[Colored object listings]
☆ ☆ ☆ ☆ ☆
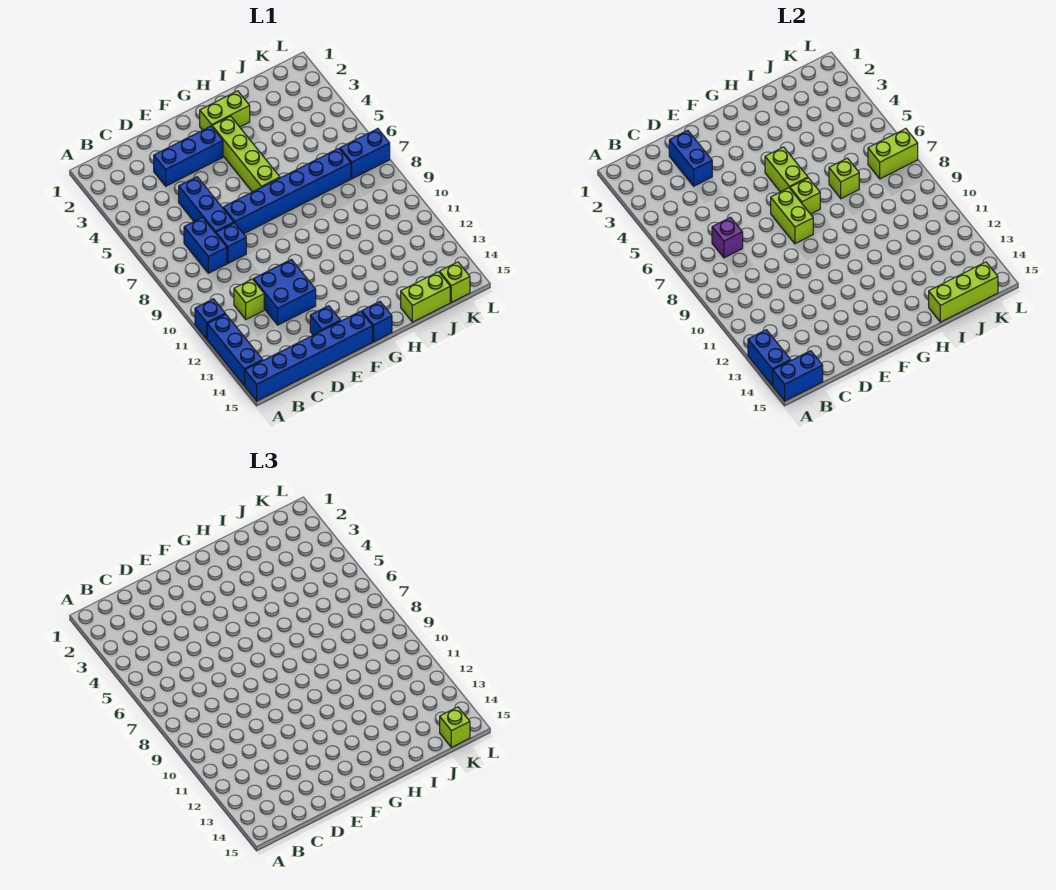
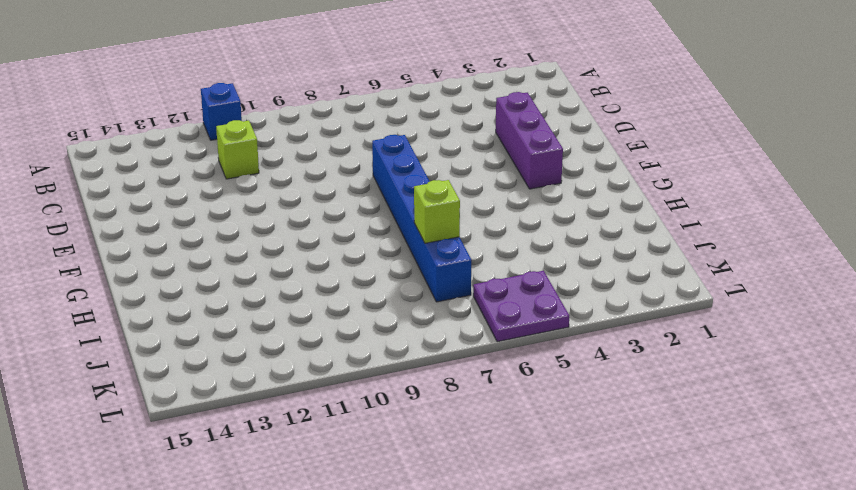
purple brick D3:F3 level 1 -> blue brick D3:F3 level 1
purple plate K5:L6 level 1 -> none
none -> blue brick A12:A14 level 1
none -> blue brick A15:F15 level 1
none -> blue brick C7:C8 level 1

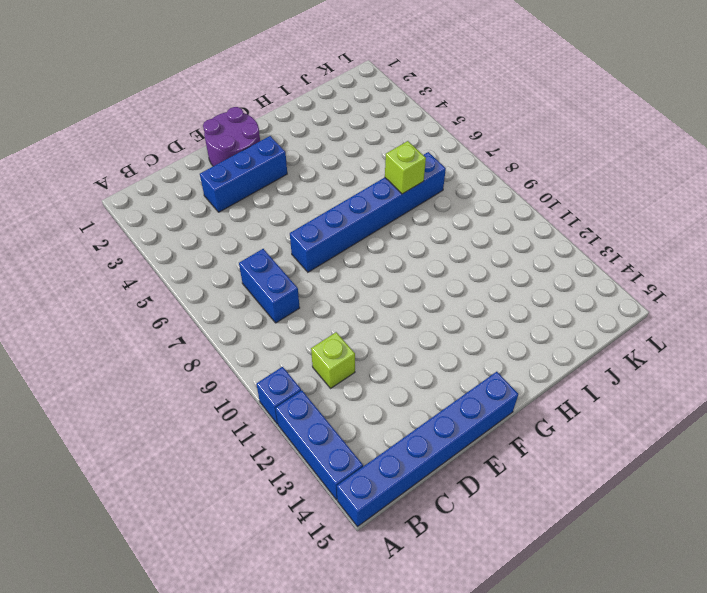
purple round brick E1:F2 level 1 -> none
none -> blue brick D5:D7 level 1
none -> blue brick D8 level 1
none -> blue brick D11:E12 level 1

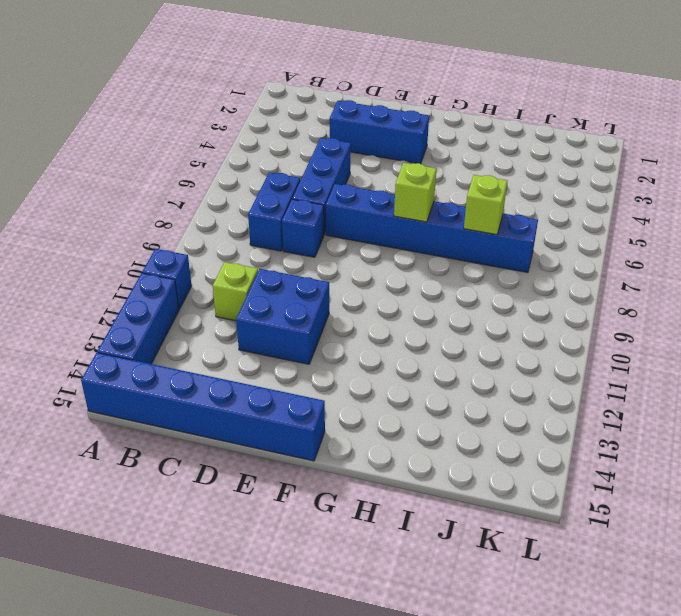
none -> blue brick E14 level 1
none -> lime brick G2:H2 level 1
none -> lime brick G3:G6 level 1

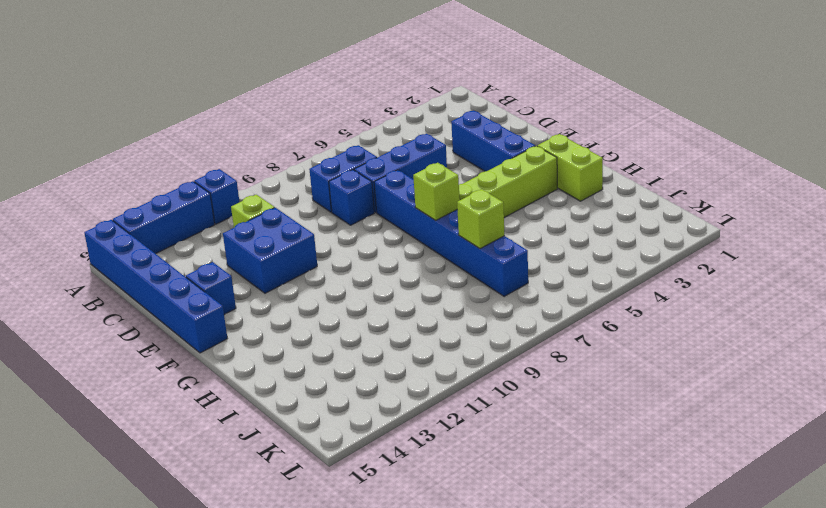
none -> blue brick G15 level 1
none -> lime brick I15:J15 level 1
none -> blue brick K7:L7 level 1

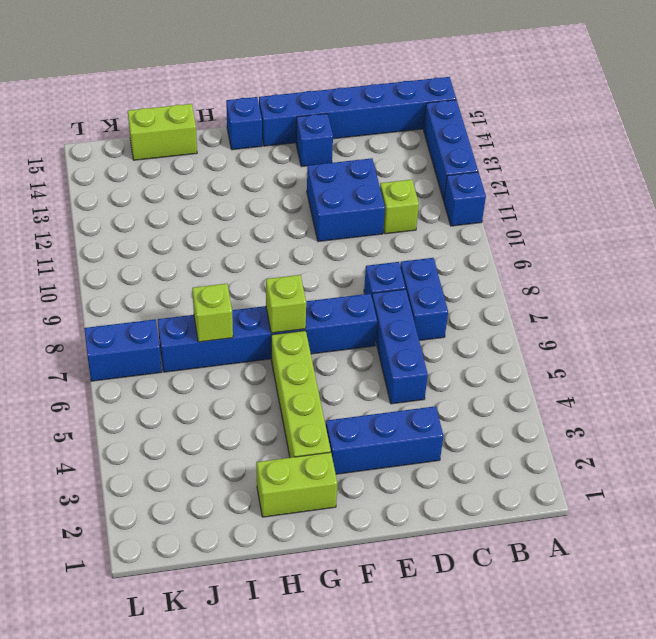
none -> lime brick K15 level 1
none -> blue brick A13:A14 level 2
none -> blue brick A15:B15 level 2

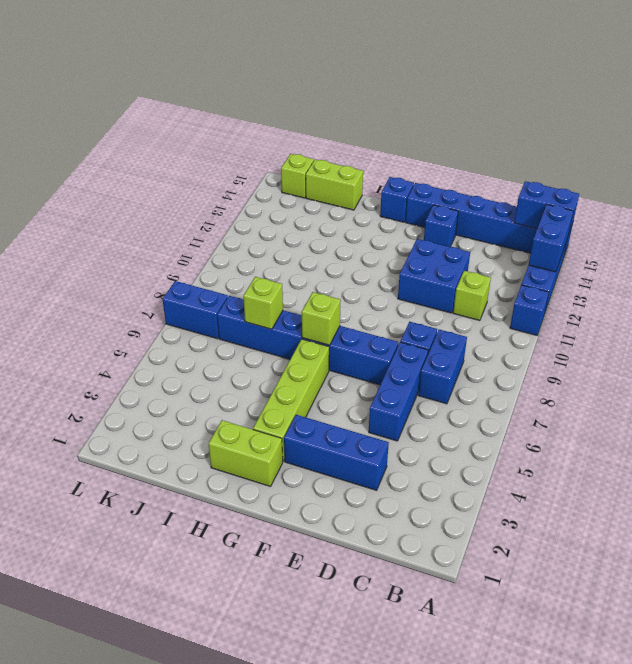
none -> purple brick C7 level 2
none -> blue brick D2:D3 level 2
none -> lime brick F7:F8 level 2

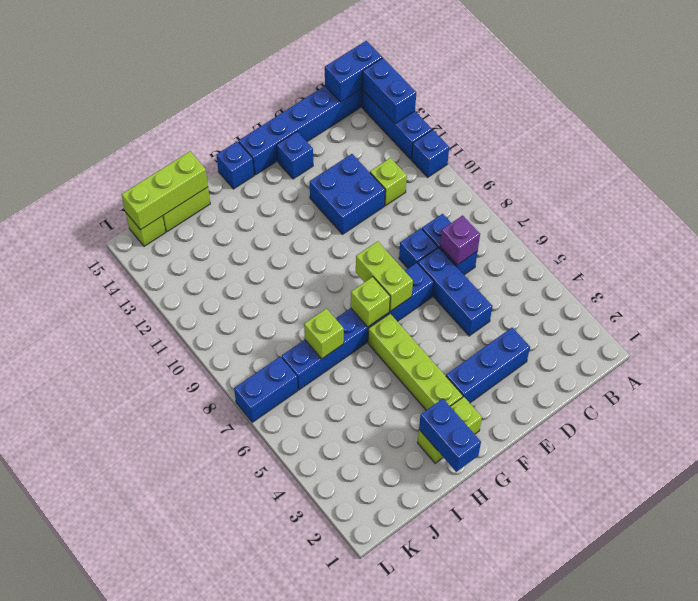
blue brick H1:H2 level 2 -> blue brick D2:D3 level 2
none -> lime brick G5:G6 level 2
none -> lime brick K7:L7 level 2
none -> lime brick K15 level 3

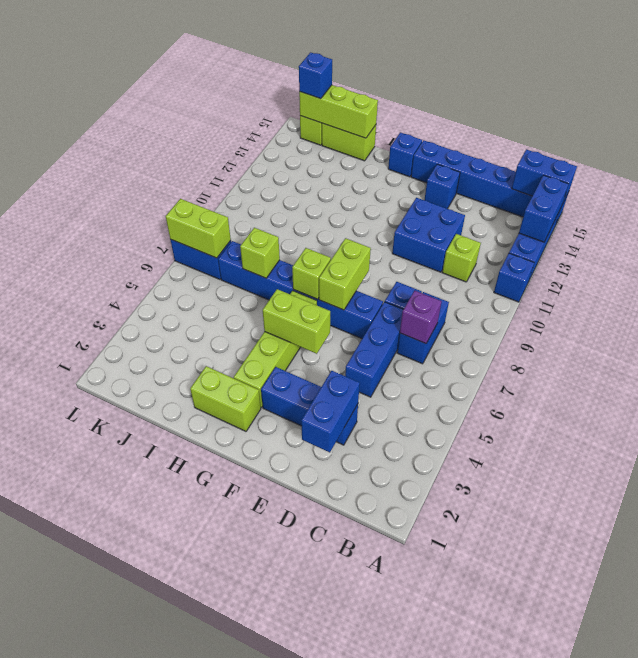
lime brick F5:G5 level 2 -> lime brick G5:G6 level 2
blue brick K15 level 3 -> lime brick K15 level 3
☆ ☆ ☆ ☆ ☆
Exercise objective >> If pictures appear, drop them, and retype exactly the lines from the "none -> lime brick K15 level 3" line through the last line of the data above.

Result of the task >>
none -> lime brick K15 level 3

lime brick F5:G5 level 2 -> lime brick G5:G6 level 2
blue brick K15 level 3 -> lime brick K15 level 3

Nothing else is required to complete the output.